__DATA RECORDS__.
————————
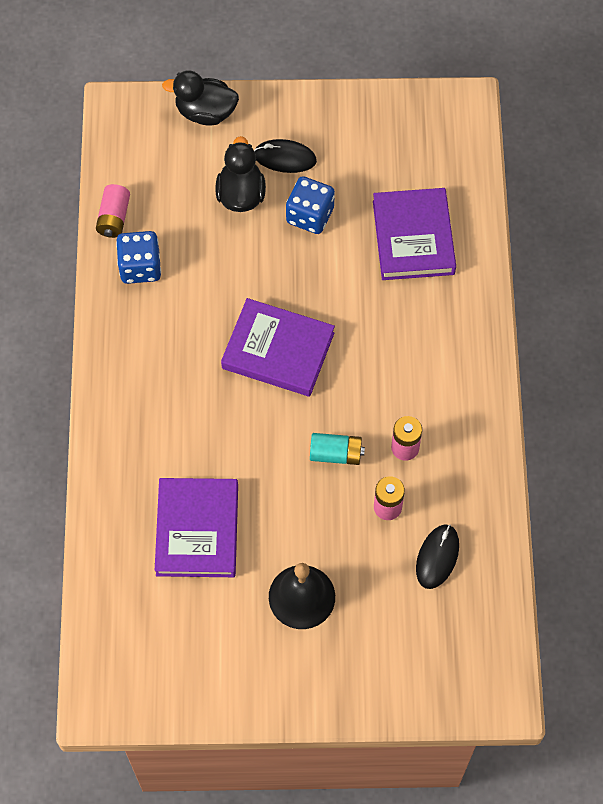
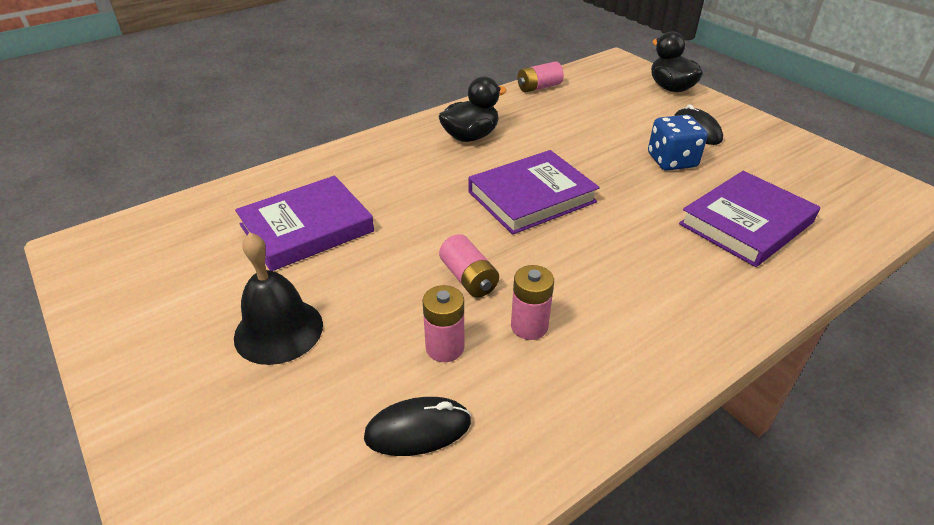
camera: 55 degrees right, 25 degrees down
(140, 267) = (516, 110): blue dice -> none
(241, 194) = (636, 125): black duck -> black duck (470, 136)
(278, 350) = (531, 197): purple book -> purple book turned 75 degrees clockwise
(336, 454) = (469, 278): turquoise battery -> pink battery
————————
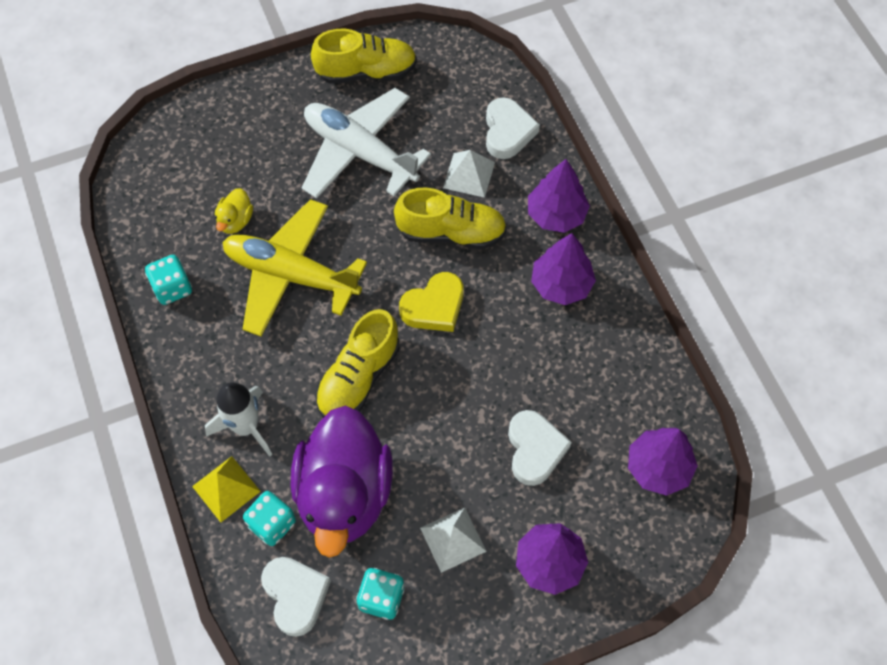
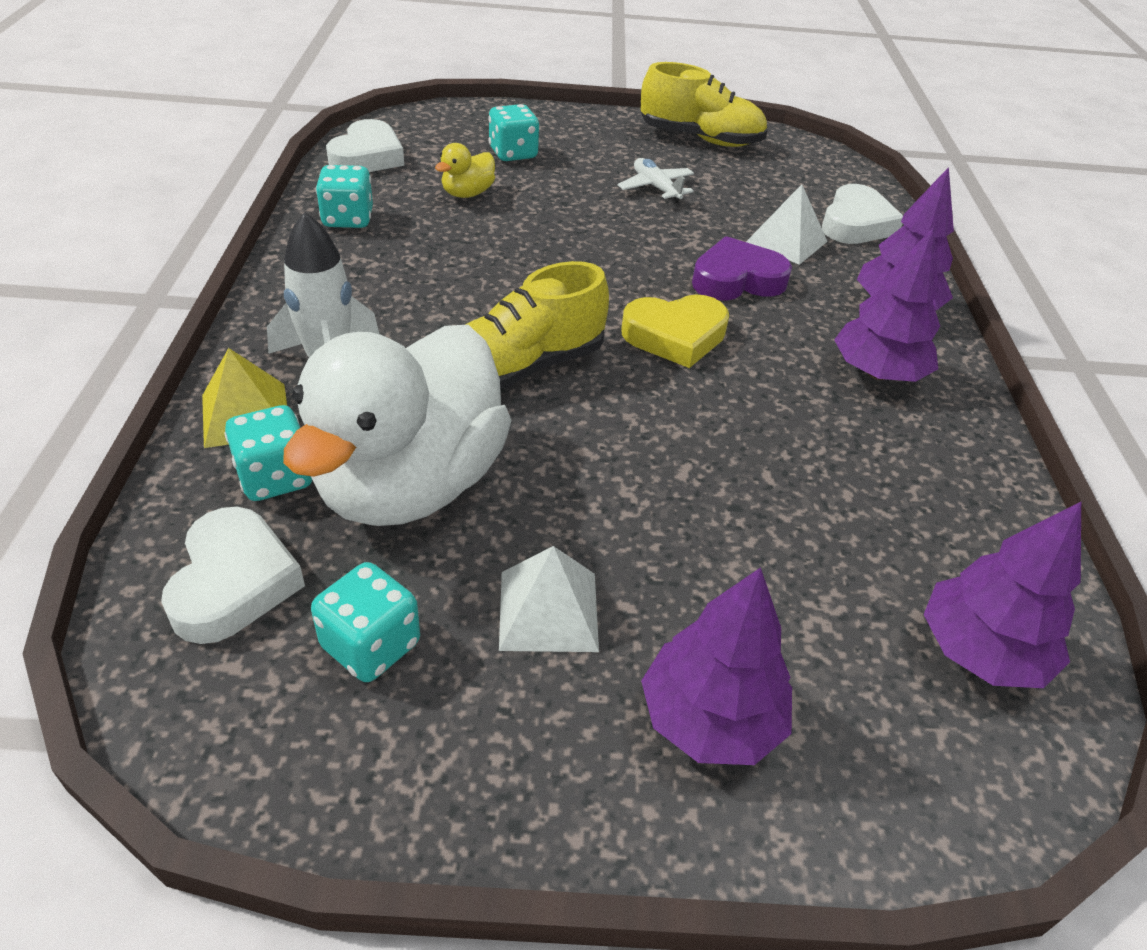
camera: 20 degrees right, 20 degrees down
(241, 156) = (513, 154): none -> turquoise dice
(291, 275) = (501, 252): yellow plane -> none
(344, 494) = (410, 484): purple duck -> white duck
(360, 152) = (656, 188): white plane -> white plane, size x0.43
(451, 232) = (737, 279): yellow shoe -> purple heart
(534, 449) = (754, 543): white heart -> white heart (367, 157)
————————
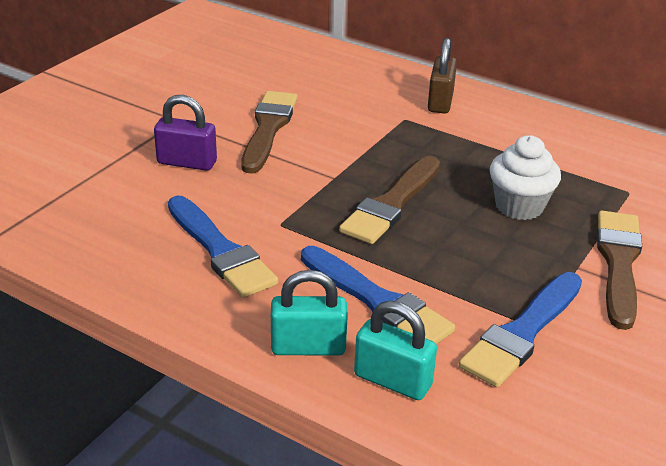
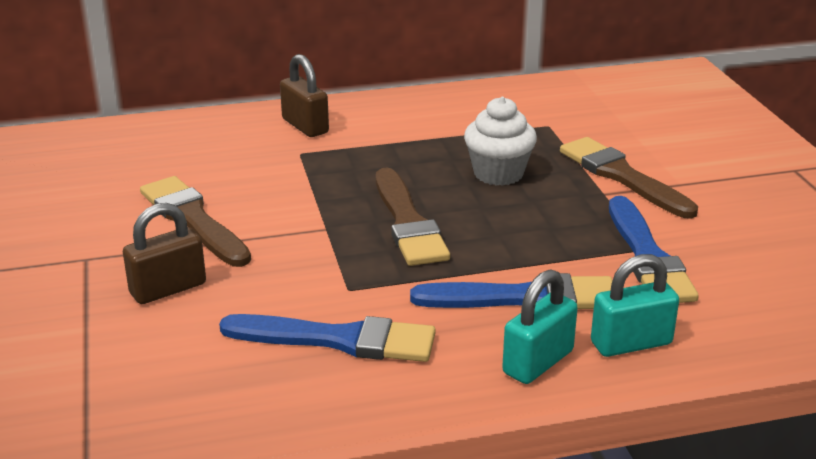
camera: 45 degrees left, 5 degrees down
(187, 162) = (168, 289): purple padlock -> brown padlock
————————
__EXERCISE PROMPT__.
In the material above, locate the line containing "(291, 275) = (501, 252): yellow plane -> none" and the line containing "(534, 449) = (754, 543): white". Transcribe exactly those two lines and every line between them, and nothing more.

__FINISHED EXERCISE__.
(291, 275) = (501, 252): yellow plane -> none
(344, 494) = (410, 484): purple duck -> white duck
(360, 152) = (656, 188): white plane -> white plane, size x0.43
(451, 232) = (737, 279): yellow shoe -> purple heart
(534, 449) = (754, 543): white heart -> white heart (367, 157)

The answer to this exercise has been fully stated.